◆ **DATASET EXTRACT**
□ □ □
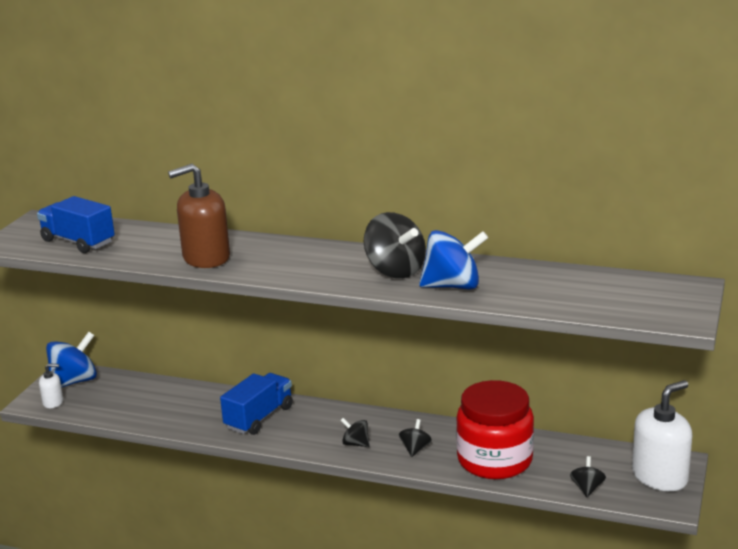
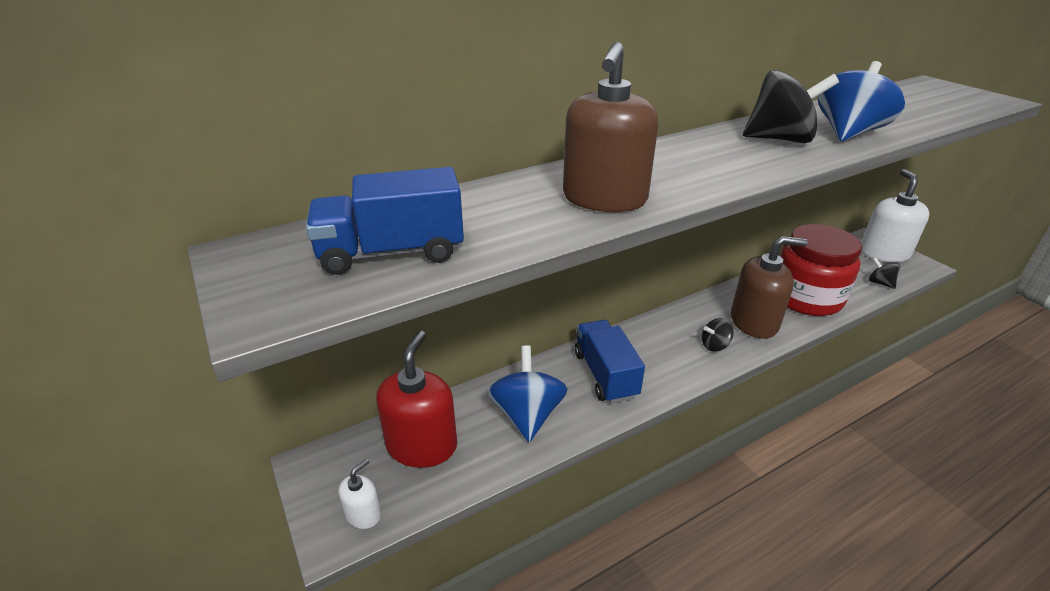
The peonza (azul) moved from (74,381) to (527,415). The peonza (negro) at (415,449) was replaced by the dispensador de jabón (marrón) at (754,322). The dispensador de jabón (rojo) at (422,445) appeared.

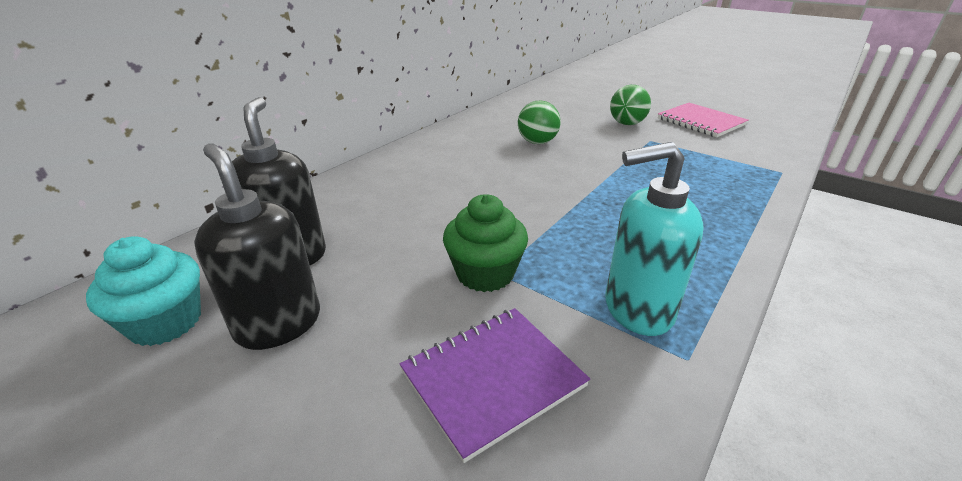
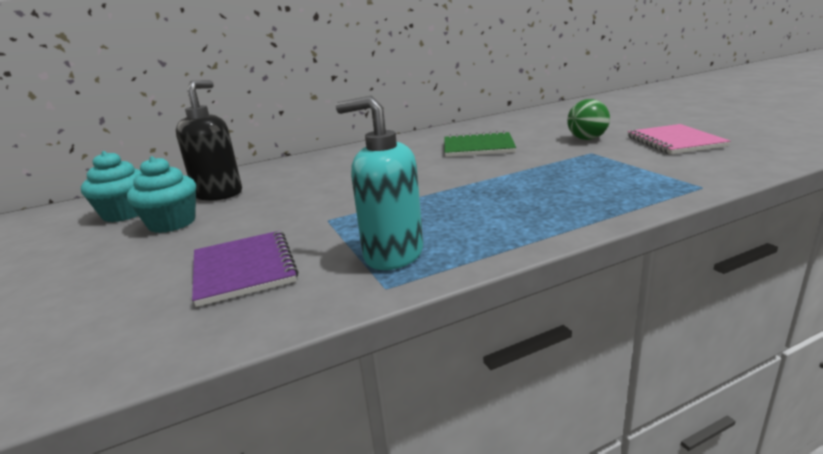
The pelota (verde) at (537,142) was replaced by the cuaderno (verde) at (478,147). The dispensador de jabón (negro) at (278,324) was replaced by the magdalena (turquesa) at (172,223). The magdalena (verde) at (485,273) disappeared. The cuaderno (morado) at (492,379) turned 75 degrees clockwise.

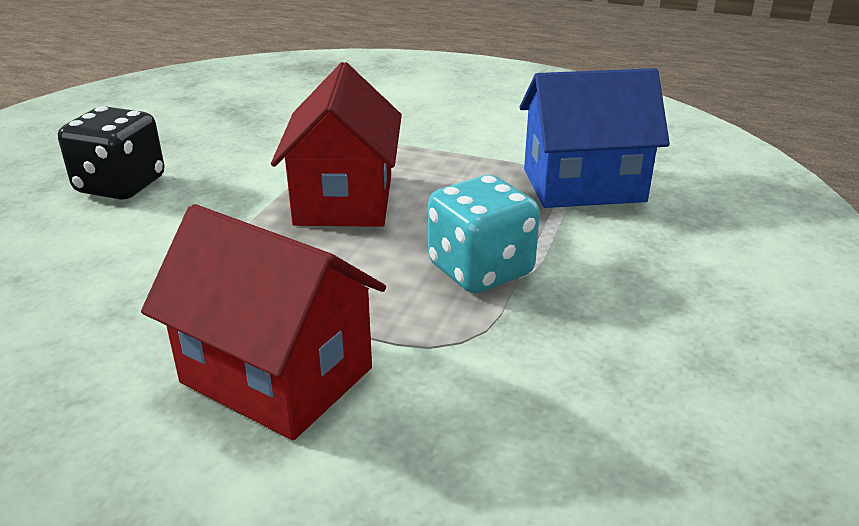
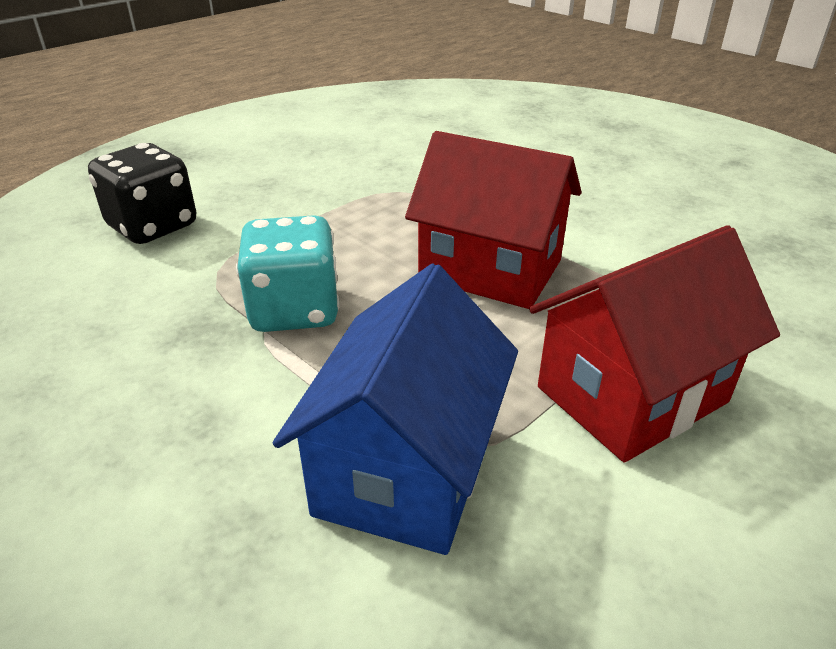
The dado (negro) moved from (121,186) to (153,226). The casa (rojo) moved from (277,375) to (632,395).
□ □ □
◆ **EXERCISE PROMPT**
Could you set down the material above word for word while dropping its pictures?

◆ **EXPECTED ANSWER**
The peonza (azul) moved from (74,381) to (527,415). The peonza (negro) at (415,449) was replaced by the dispensador de jabón (marrón) at (754,322). The dispensador de jabón (rojo) at (422,445) appeared.

The pelota (verde) at (537,142) was replaced by the cuaderno (verde) at (478,147). The dispensador de jabón (negro) at (278,324) was replaced by the magdalena (turquesa) at (172,223). The magdalena (verde) at (485,273) disappeared. The cuaderno (morado) at (492,379) turned 75 degrees clockwise.

The dado (negro) moved from (121,186) to (153,226). The casa (rojo) moved from (277,375) to (632,395).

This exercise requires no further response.